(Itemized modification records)
=====
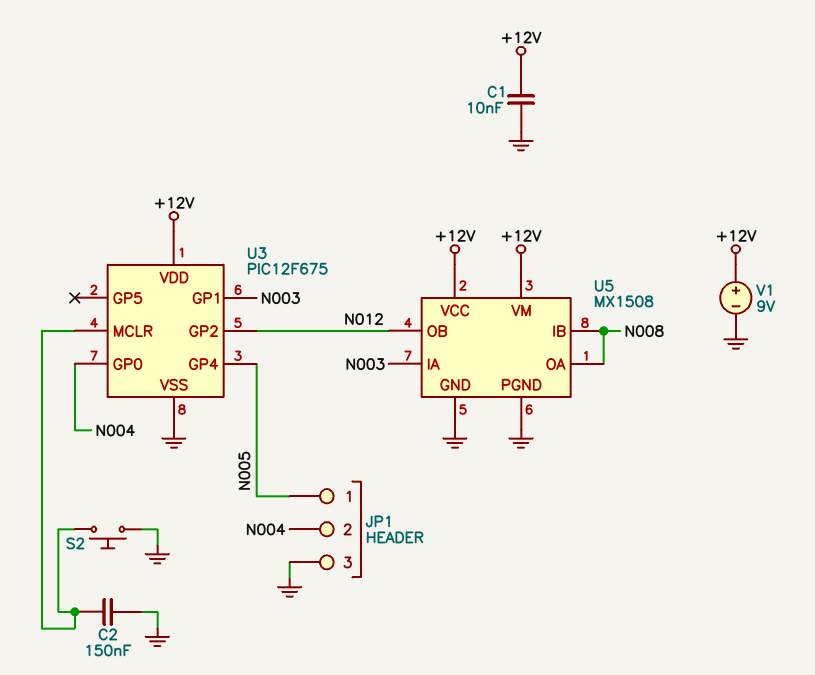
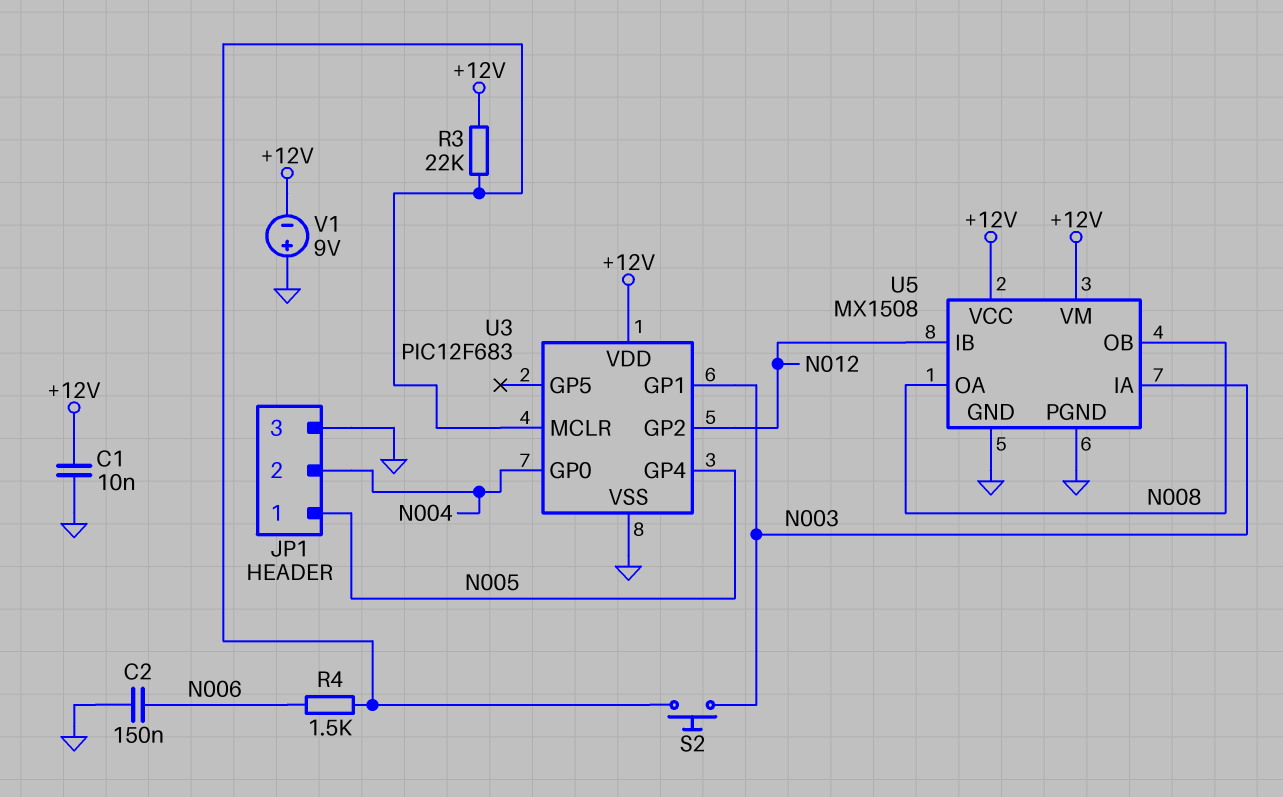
C2: 150nF (GND, U3/MCLR) -> 150nF (GND, N006)
R3: none -> 22k (+12V, U3/MCLR)
R4: none -> 1.5k (N006, U3/MCLR)
S2: button (GND, U3/MCLR) -> button (N003, U3/MCLR)
U3: PIC12F675 -> PIC12F683
U5 pin IB: N008 -> N012
U5 pin OB: N012 -> N008
V1: 9V (plus +12V, minus GND) -> 9V (plus GND, minus +12V)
=====
DESCRIPTION OF THE TASK | Exactly as written, please copy out the whole set of records, skipping images.

ANSWER FOR THIS EXERCISE |
C2: 150nF (GND, U3/MCLR) -> 150nF (GND, N006)
R3: none -> 22k (+12V, U3/MCLR)
R4: none -> 1.5k (N006, U3/MCLR)
S2: button (GND, U3/MCLR) -> button (N003, U3/MCLR)
U3: PIC12F675 -> PIC12F683
U5 pin IB: N008 -> N012
U5 pin OB: N012 -> N008
V1: 9V (plus +12V, minus GND) -> 9V (plus GND, minus +12V)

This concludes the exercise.